What needs to be done:
Please output every record below exactly as written, leaving out any pictures.

Exercise input:
+++++

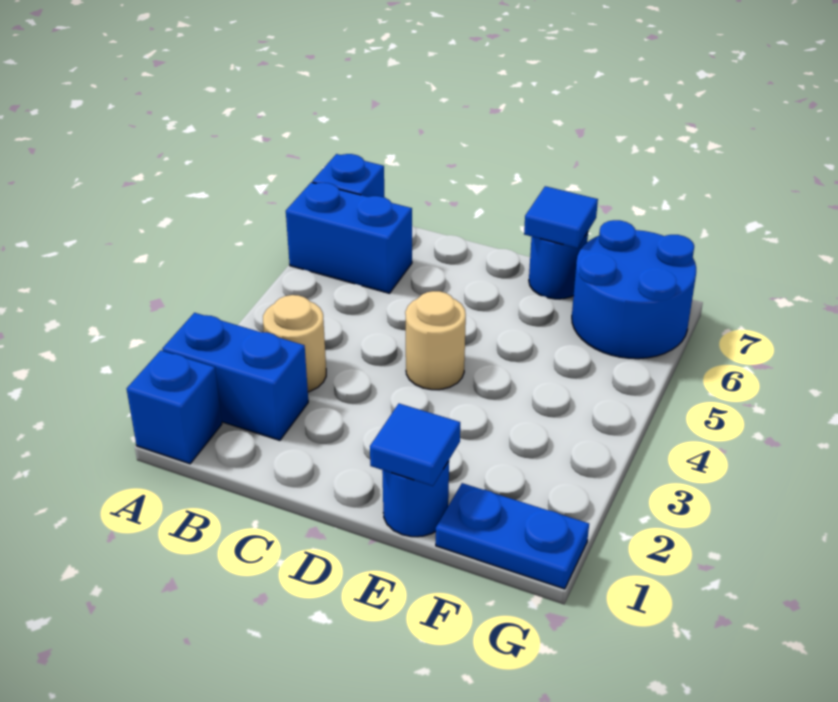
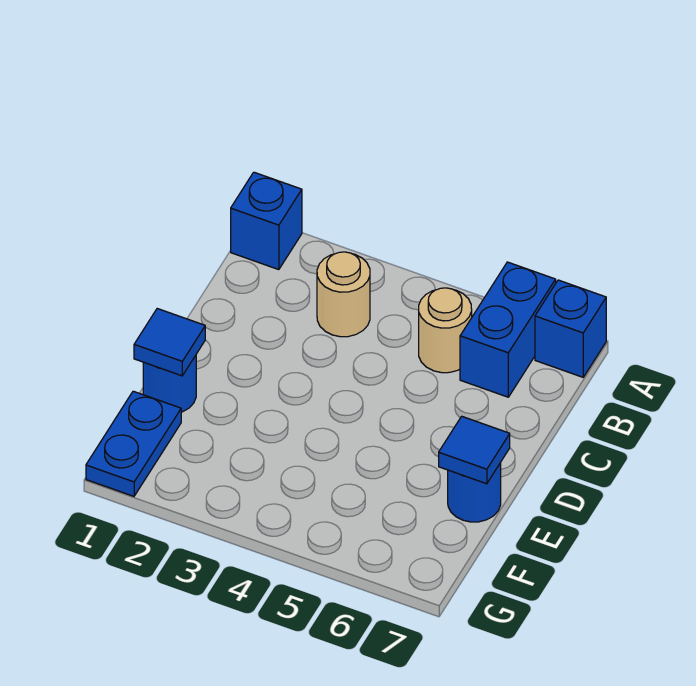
blue brick A2:B2 level 1 -> none
tan round brick D4 level 1 -> tan round brick B5 level 1
blue round brick F6:G7 level 1 -> none

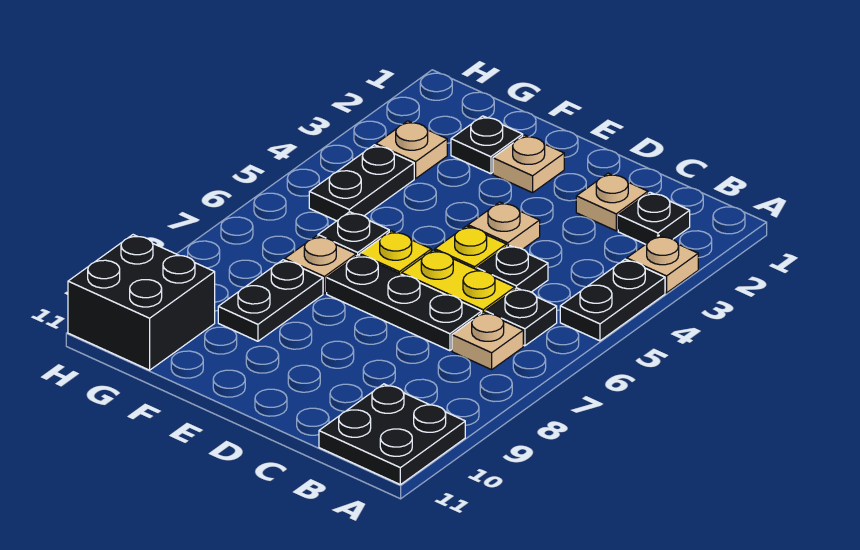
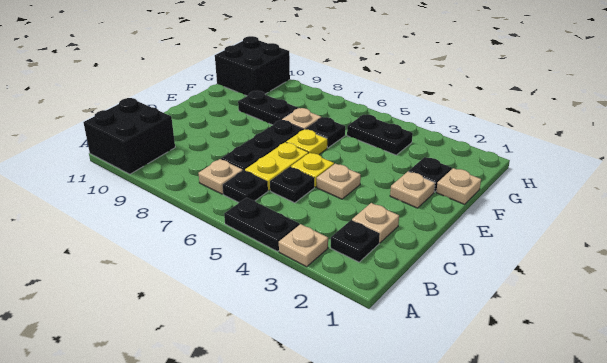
black plate A10:B11 level 1 -> black brick A10:B11 level 1
tan plate G3 level 1 -> tan plate F1 level 1

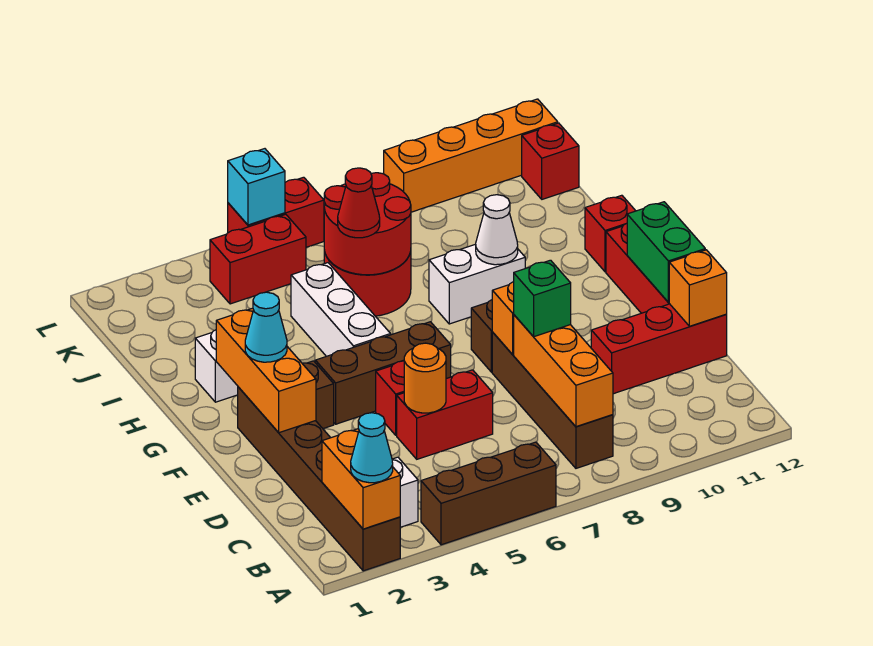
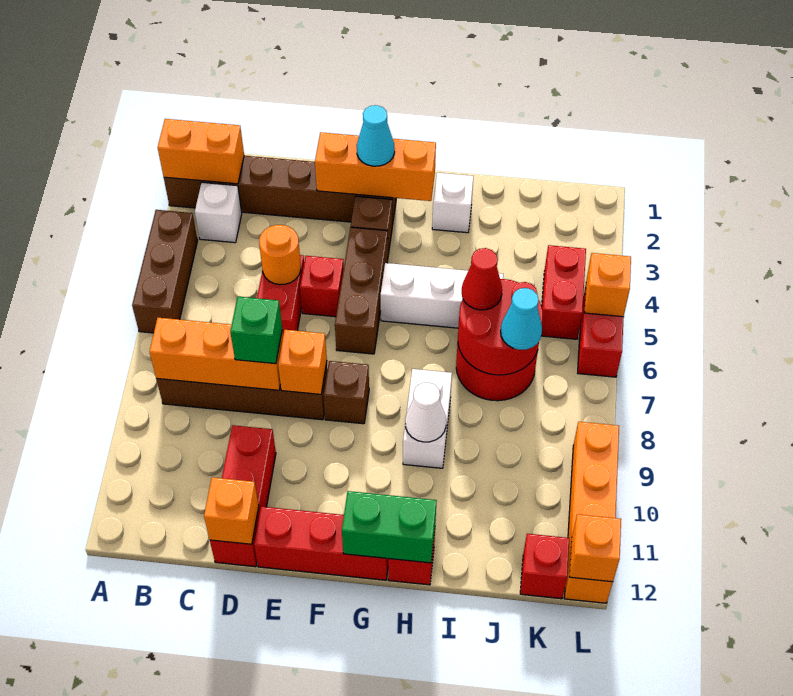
cyan cone A2 level 3 -> cyan cone J7 level 3
green brick E12:F12 level 2 -> green brick G12:H12 level 2
cyan brick L5 level 2 -> orange brick L5 level 2
none -> orange brick L12 level 2

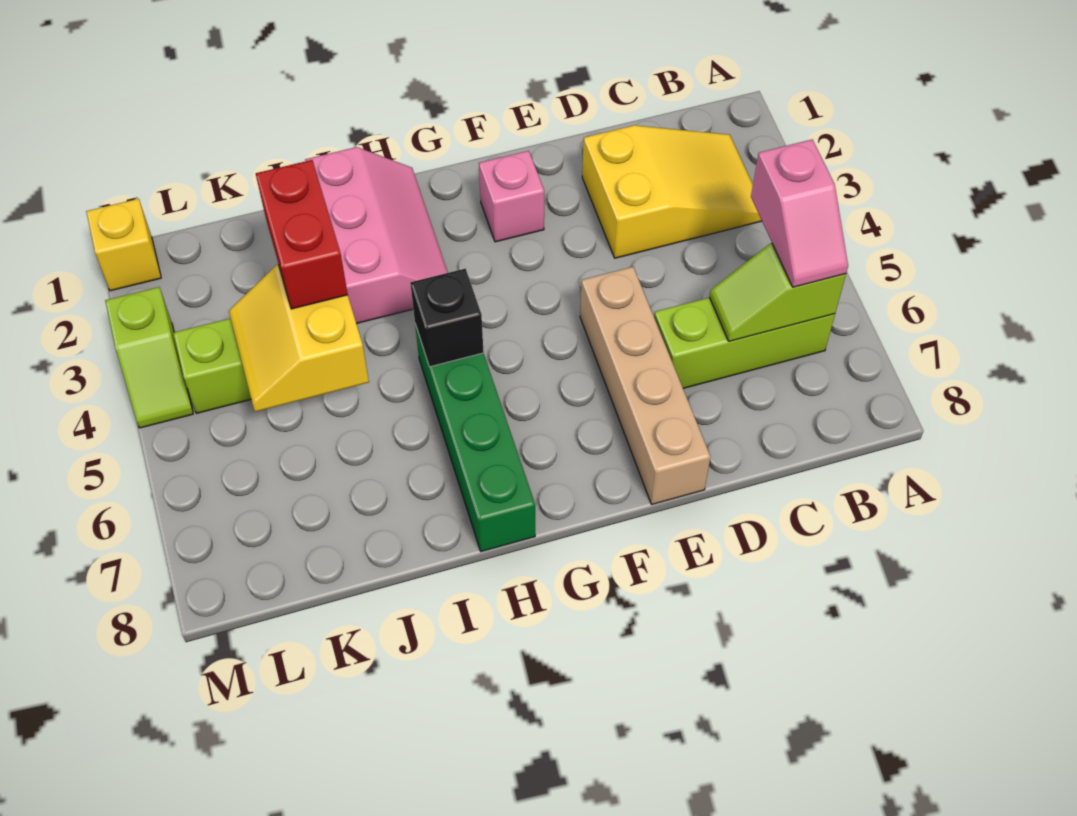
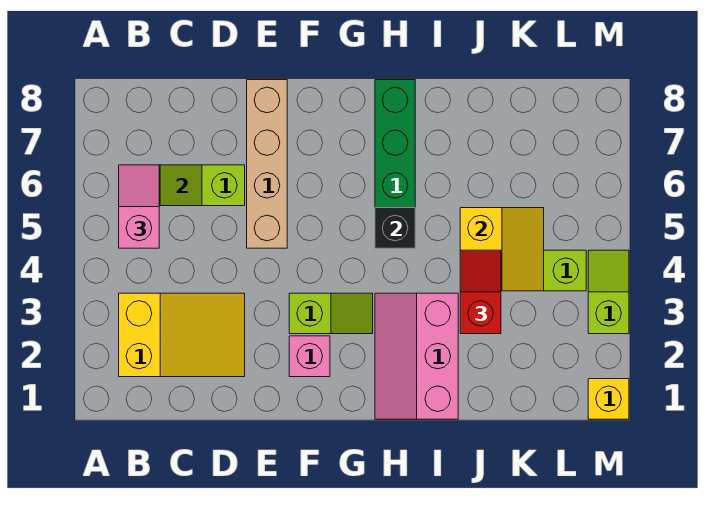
yellow slope B2:D3 level 1 top D -> yellow slope B2:D3 level 1 top B
none -> lime slope F3:G3 level 1 top F
red brick J3:J4 level 3 -> red slope J3:J4 level 3 top 3

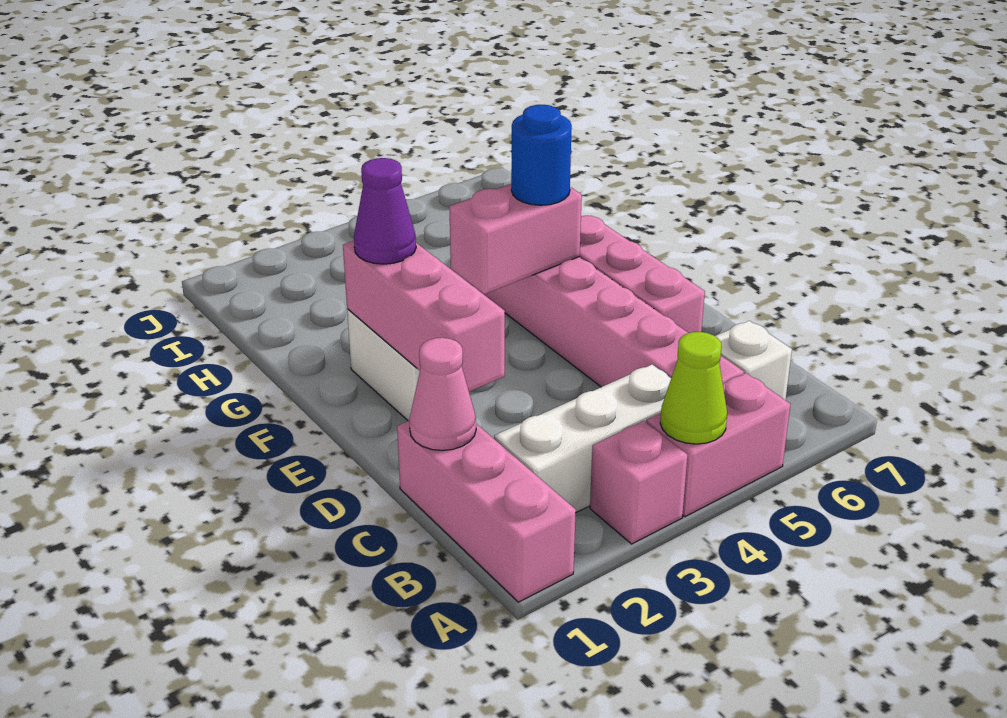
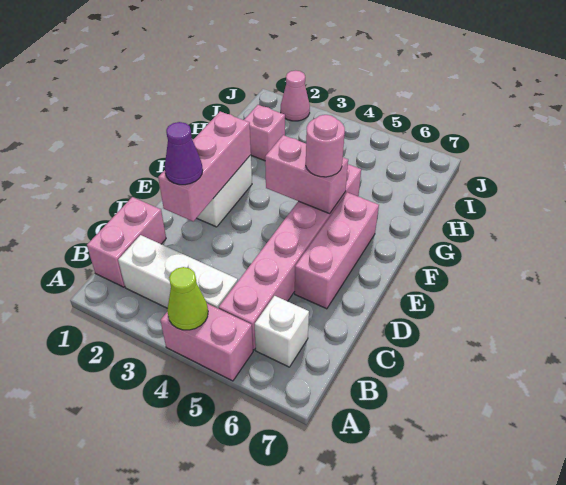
pink brick A1:C1 level 1 -> pink brick B1:C1 level 1
pink brick A3 level 1 -> pink brick H2 level 1
pink cone C1 level 2 -> pink cone J2 level 1
purple cone F2 level 3 -> purple cone D2 level 3
blue round brick F5 level 3 -> pink round brick F5 level 3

+++++

Output of the task:
blue brick A2:B2 level 1 -> none
tan round brick D4 level 1 -> tan round brick B5 level 1
blue round brick F6:G7 level 1 -> none

black plate A10:B11 level 1 -> black brick A10:B11 level 1
tan plate G3 level 1 -> tan plate F1 level 1

cyan cone A2 level 3 -> cyan cone J7 level 3
green brick E12:F12 level 2 -> green brick G12:H12 level 2
cyan brick L5 level 2 -> orange brick L5 level 2
none -> orange brick L12 level 2

yellow slope B2:D3 level 1 top D -> yellow slope B2:D3 level 1 top B
none -> lime slope F3:G3 level 1 top F
red brick J3:J4 level 3 -> red slope J3:J4 level 3 top 3

pink brick A1:C1 level 1 -> pink brick B1:C1 level 1
pink brick A3 level 1 -> pink brick H2 level 1
pink cone C1 level 2 -> pink cone J2 level 1
purple cone F2 level 3 -> purple cone D2 level 3
blue round brick F5 level 3 -> pink round brick F5 level 3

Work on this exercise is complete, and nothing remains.